- **Assignment**
Set down the entries that follow exactly as written, leaving out any images.

- **Material for this exercise**

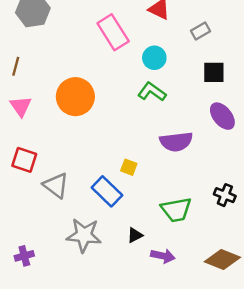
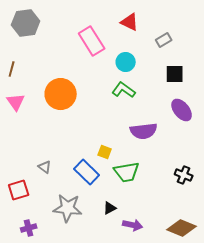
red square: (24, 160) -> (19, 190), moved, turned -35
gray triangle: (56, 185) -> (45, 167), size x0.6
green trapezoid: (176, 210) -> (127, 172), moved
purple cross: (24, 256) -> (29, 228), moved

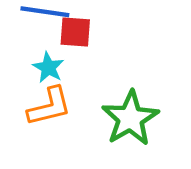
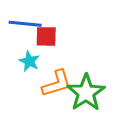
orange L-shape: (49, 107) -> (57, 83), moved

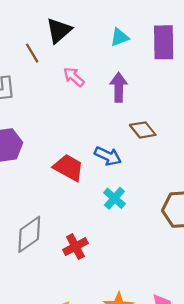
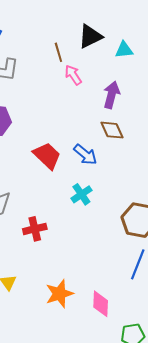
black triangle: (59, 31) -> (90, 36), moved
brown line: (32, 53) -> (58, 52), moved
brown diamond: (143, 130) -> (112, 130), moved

- **Task output**
red square: (24, 160) -> (19, 190), moved, turned -35
gray triangle: (56, 185) -> (45, 167), size x0.6
green trapezoid: (176, 210) -> (127, 172), moved
purple cross: (24, 256) -> (29, 228), moved

orange L-shape: (49, 107) -> (57, 83), moved

black triangle: (59, 31) -> (90, 36), moved
brown line: (32, 53) -> (58, 52), moved
brown diamond: (143, 130) -> (112, 130), moved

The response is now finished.